> **Exercise goal**:
How many lines in the entries below contain the string "none"? Reply with the number only.

________________________

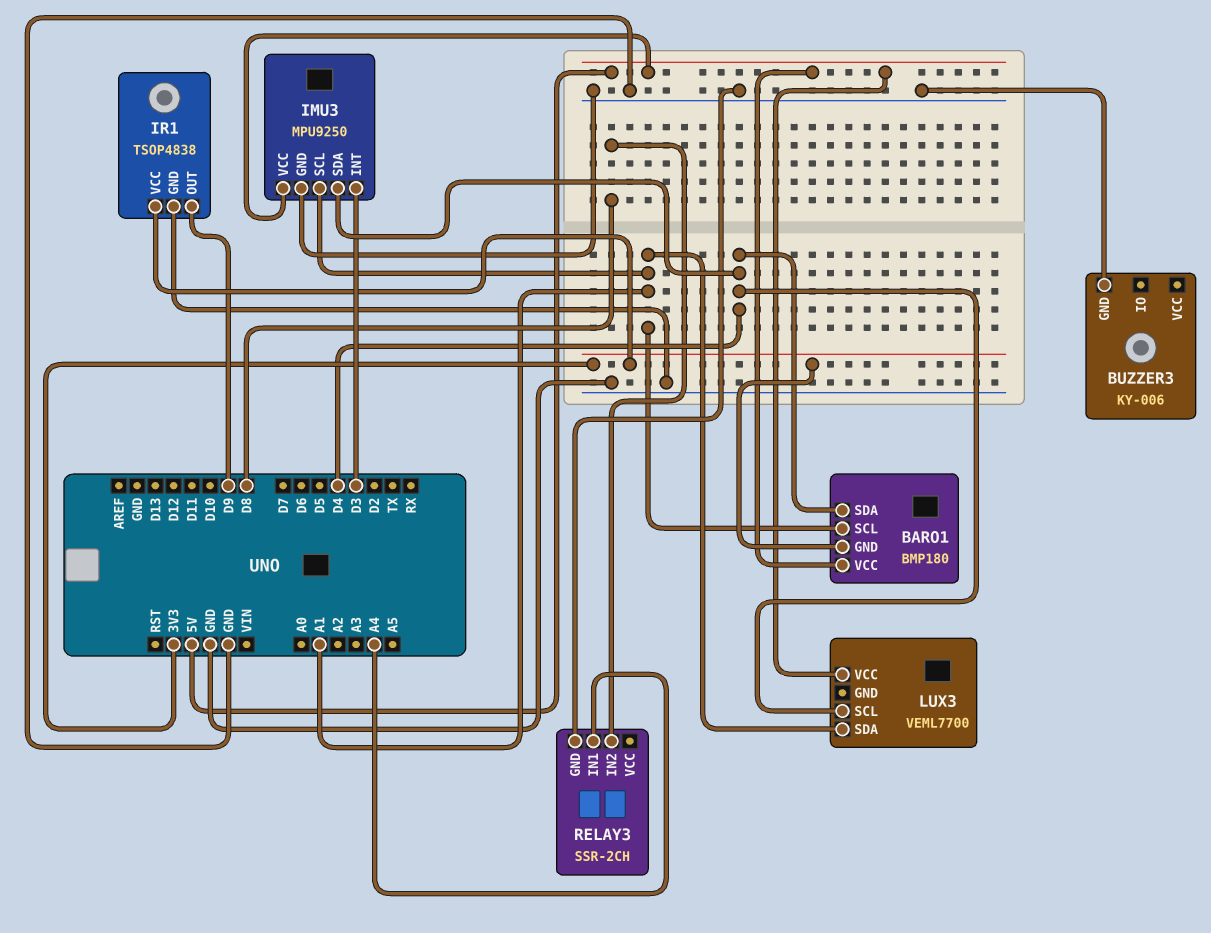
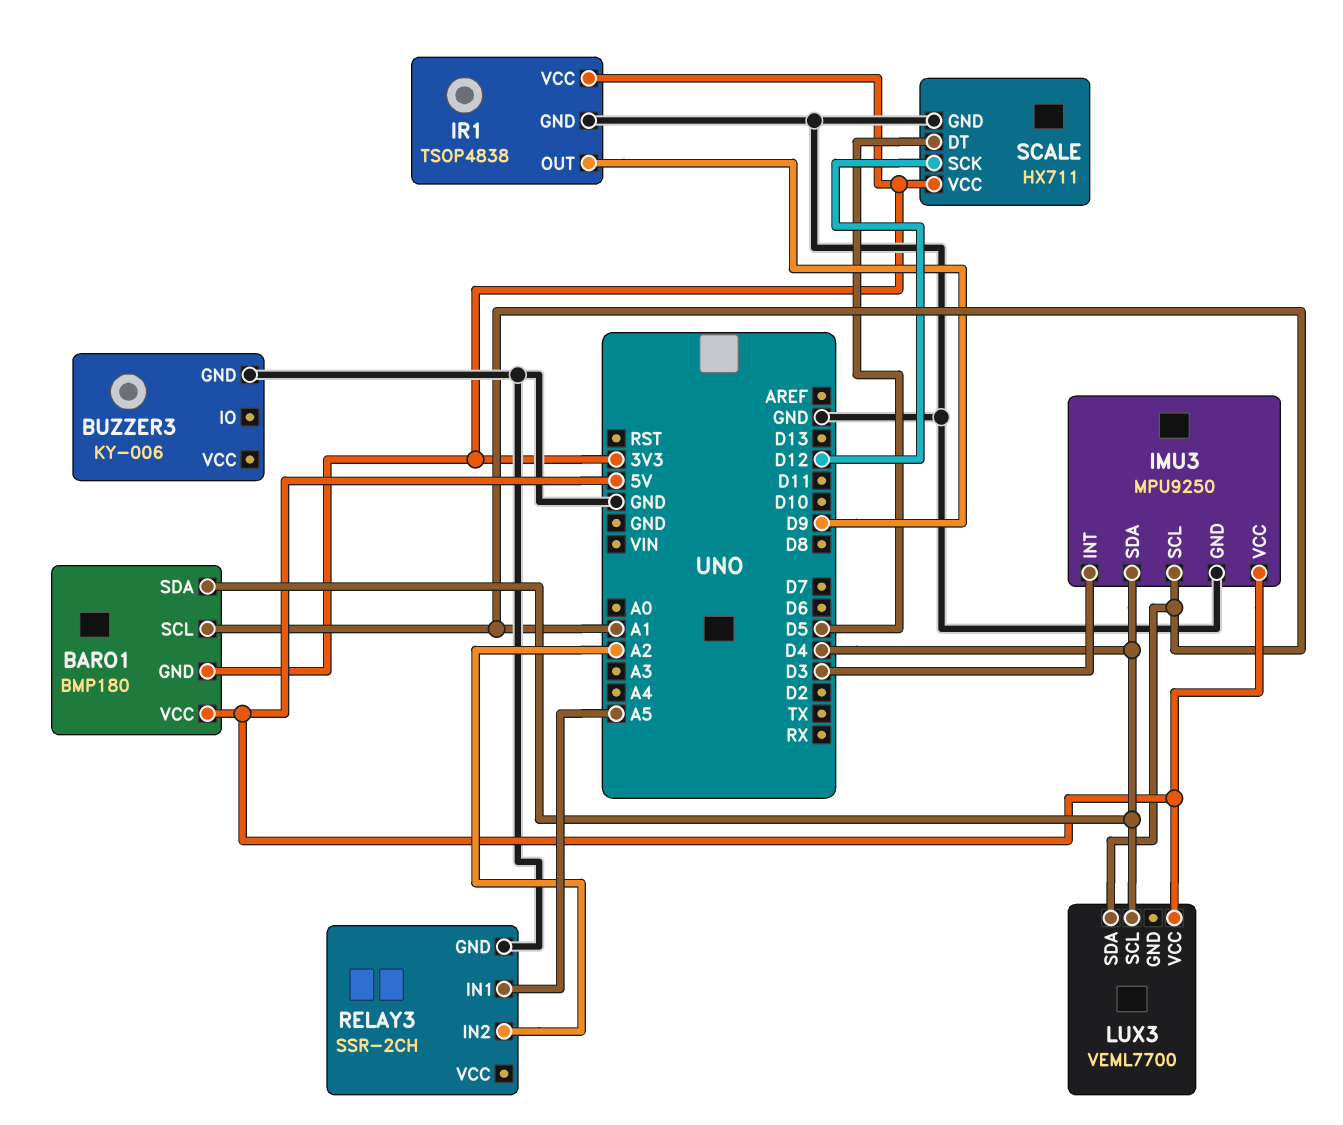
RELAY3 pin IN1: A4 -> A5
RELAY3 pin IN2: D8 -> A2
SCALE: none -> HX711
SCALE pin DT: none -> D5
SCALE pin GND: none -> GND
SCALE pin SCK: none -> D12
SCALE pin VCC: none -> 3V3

________________________

> **Solution for this problem**:
5